(Stored dataset items)
· · ·

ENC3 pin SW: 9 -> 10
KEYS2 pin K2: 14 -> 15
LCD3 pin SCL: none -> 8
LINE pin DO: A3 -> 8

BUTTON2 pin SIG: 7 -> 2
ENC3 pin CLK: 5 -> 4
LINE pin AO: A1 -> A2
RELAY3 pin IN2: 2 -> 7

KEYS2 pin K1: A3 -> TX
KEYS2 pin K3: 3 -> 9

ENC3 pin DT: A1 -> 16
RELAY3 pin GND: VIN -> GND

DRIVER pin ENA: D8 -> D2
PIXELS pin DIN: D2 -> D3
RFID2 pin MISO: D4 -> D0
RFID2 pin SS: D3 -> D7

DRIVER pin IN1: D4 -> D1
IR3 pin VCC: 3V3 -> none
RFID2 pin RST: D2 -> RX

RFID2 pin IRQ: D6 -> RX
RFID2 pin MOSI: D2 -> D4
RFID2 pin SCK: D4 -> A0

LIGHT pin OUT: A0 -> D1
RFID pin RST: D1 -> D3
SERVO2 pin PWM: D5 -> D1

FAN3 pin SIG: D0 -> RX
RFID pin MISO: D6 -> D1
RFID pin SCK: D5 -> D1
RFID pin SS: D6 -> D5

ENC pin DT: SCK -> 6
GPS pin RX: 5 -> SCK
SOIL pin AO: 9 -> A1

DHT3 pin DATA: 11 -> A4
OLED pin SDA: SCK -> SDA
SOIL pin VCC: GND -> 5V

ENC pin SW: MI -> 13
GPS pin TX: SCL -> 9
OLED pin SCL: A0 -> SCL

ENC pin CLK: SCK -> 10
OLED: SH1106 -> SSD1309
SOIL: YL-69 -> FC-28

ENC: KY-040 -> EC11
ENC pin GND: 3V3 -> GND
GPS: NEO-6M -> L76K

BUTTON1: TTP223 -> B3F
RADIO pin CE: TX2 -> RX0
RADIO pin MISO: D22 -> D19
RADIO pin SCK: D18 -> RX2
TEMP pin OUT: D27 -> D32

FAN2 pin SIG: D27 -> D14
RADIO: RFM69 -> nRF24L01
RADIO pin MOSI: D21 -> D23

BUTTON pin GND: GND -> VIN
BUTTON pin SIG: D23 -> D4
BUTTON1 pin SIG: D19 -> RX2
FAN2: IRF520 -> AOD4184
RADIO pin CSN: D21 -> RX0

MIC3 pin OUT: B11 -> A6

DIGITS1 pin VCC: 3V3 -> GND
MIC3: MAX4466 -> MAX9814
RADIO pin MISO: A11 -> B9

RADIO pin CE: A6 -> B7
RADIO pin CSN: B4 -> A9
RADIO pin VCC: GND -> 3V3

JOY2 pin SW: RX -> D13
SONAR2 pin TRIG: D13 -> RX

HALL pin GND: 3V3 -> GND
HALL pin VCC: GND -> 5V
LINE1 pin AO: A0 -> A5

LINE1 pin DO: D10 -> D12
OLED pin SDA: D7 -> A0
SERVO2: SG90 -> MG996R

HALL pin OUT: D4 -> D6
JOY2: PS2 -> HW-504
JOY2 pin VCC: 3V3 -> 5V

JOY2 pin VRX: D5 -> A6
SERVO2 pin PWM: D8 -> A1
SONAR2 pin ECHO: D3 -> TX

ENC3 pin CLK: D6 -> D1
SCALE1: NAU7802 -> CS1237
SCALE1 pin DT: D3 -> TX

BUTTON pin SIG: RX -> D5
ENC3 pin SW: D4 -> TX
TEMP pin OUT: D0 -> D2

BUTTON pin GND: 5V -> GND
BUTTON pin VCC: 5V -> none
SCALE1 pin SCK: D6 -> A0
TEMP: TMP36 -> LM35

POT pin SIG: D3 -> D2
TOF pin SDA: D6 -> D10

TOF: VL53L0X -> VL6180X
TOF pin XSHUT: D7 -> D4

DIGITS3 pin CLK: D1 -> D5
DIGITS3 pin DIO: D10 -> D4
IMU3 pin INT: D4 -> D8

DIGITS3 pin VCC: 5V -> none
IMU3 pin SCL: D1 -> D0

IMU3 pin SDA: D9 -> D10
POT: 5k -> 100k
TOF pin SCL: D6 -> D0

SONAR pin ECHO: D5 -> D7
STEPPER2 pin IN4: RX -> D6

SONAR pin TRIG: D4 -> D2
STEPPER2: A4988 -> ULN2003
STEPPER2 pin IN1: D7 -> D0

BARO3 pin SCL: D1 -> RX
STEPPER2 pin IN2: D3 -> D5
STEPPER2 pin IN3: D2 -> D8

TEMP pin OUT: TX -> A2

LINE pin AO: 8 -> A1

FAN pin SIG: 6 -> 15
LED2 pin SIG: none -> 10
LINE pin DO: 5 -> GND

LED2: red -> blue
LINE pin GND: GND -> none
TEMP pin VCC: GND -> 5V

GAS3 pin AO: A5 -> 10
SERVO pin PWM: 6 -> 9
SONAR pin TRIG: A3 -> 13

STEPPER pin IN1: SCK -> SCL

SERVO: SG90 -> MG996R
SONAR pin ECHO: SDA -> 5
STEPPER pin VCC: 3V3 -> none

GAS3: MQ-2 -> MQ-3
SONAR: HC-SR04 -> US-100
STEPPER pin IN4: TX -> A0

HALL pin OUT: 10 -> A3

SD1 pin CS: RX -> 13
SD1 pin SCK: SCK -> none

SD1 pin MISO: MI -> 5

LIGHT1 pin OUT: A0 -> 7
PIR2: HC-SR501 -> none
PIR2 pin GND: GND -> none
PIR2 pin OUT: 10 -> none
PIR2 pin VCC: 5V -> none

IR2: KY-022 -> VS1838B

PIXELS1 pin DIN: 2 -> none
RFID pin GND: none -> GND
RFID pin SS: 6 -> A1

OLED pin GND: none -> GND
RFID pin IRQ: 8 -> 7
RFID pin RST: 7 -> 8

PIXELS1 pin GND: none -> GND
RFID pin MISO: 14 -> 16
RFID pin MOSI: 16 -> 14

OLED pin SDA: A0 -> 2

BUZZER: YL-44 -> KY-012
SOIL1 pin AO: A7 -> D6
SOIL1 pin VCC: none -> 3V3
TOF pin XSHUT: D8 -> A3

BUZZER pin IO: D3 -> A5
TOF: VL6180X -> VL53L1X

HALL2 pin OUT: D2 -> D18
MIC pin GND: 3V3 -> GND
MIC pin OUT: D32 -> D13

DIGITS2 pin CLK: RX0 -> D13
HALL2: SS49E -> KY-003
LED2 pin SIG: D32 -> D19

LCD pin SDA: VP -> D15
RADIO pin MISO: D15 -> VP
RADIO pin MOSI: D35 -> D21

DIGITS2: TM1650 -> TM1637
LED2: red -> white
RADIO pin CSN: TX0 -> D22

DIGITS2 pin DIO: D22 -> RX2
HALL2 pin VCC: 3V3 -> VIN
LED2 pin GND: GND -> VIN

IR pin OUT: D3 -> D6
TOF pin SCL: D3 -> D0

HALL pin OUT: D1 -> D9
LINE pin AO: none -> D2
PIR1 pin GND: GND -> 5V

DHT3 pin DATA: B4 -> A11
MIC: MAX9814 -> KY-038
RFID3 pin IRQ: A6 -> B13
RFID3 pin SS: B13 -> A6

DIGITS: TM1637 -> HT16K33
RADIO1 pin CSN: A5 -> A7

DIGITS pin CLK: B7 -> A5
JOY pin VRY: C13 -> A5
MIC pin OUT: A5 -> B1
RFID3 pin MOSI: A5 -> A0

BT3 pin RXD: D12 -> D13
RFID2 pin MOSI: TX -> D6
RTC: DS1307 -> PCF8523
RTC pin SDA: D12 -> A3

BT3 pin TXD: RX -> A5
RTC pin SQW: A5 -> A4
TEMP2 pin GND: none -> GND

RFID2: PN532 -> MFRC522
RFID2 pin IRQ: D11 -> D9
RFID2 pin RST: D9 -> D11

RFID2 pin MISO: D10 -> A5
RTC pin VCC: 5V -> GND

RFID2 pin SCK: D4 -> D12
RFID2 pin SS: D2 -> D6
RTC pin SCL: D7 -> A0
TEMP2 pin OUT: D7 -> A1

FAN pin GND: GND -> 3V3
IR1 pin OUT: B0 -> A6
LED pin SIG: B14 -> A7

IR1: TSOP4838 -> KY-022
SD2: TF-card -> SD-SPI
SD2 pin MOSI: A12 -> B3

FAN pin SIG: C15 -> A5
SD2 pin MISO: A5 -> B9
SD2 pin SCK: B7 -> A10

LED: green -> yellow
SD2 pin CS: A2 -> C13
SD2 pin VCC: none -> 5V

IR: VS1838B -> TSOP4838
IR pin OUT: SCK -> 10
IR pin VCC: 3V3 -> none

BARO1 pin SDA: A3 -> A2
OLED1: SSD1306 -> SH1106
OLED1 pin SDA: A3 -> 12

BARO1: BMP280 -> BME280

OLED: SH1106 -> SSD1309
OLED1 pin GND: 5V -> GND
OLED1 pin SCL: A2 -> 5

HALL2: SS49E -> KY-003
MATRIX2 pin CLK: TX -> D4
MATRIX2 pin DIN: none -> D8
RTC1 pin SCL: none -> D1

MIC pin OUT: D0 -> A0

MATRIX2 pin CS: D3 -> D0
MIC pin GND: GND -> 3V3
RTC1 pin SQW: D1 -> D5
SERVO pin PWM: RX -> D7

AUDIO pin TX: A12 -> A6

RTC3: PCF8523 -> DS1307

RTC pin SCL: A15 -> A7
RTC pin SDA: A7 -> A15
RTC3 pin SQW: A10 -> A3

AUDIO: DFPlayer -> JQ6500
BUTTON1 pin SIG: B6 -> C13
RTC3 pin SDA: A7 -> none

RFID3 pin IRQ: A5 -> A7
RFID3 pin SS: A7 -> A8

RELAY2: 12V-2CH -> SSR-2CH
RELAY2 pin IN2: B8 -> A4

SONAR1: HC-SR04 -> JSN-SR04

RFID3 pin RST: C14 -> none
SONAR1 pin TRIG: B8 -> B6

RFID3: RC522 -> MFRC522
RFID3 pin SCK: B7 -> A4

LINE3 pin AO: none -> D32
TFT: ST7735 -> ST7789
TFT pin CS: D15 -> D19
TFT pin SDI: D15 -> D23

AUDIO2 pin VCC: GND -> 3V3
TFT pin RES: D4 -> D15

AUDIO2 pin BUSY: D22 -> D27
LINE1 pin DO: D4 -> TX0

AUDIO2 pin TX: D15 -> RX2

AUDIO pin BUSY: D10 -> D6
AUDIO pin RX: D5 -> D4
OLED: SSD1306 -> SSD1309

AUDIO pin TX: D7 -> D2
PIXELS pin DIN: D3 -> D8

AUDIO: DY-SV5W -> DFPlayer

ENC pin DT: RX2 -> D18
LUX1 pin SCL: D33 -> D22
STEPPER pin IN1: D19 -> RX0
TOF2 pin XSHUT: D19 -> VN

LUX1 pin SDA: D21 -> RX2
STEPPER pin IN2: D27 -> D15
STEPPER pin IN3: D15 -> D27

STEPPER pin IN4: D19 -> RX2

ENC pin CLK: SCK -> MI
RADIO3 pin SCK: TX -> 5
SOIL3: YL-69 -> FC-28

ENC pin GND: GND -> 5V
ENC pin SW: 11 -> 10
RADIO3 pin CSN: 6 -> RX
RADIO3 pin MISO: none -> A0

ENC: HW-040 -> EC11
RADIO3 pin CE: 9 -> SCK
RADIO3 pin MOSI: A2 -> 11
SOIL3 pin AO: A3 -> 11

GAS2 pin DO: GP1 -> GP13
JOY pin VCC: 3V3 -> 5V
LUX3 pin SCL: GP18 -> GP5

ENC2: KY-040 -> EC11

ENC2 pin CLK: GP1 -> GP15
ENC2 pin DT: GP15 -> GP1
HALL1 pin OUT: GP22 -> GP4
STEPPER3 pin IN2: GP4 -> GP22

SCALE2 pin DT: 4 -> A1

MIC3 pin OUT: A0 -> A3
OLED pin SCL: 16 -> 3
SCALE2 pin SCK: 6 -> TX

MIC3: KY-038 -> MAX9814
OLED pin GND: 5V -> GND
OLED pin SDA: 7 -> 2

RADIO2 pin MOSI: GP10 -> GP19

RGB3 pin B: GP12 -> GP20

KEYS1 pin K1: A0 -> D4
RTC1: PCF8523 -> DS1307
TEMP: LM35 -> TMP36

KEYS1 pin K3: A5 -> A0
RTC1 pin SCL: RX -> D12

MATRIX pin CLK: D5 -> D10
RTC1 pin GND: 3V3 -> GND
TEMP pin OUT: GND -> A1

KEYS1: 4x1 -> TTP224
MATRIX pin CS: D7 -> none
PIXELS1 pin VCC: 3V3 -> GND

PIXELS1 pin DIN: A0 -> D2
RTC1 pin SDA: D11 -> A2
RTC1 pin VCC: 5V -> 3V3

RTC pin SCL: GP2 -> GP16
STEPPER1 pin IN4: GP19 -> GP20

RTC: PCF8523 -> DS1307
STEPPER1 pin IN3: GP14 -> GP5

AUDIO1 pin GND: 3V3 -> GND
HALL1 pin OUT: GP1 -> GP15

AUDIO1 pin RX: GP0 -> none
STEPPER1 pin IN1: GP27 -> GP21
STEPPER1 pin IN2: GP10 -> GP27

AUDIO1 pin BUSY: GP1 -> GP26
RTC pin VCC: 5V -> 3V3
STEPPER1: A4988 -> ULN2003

· · ·

* TASK DETAILS: Your task is to write out, exactly, the line that holds "PIXELS1 pin DIN: A0 -> D2" and every line after it until the records end.

* PROBLEM SOLUTION:
PIXELS1 pin DIN: A0 -> D2
RTC1 pin SDA: D11 -> A2
RTC1 pin VCC: 5V -> 3V3

RTC pin SCL: GP2 -> GP16
STEPPER1 pin IN4: GP19 -> GP20

RTC: PCF8523 -> DS1307
STEPPER1 pin IN3: GP14 -> GP5

AUDIO1 pin GND: 3V3 -> GND
HALL1 pin OUT: GP1 -> GP15

AUDIO1 pin RX: GP0 -> none
STEPPER1 pin IN1: GP27 -> GP21
STEPPER1 pin IN2: GP10 -> GP27

AUDIO1 pin BUSY: GP1 -> GP26
RTC pin VCC: 5V -> 3V3
STEPPER1: A4988 -> ULN2003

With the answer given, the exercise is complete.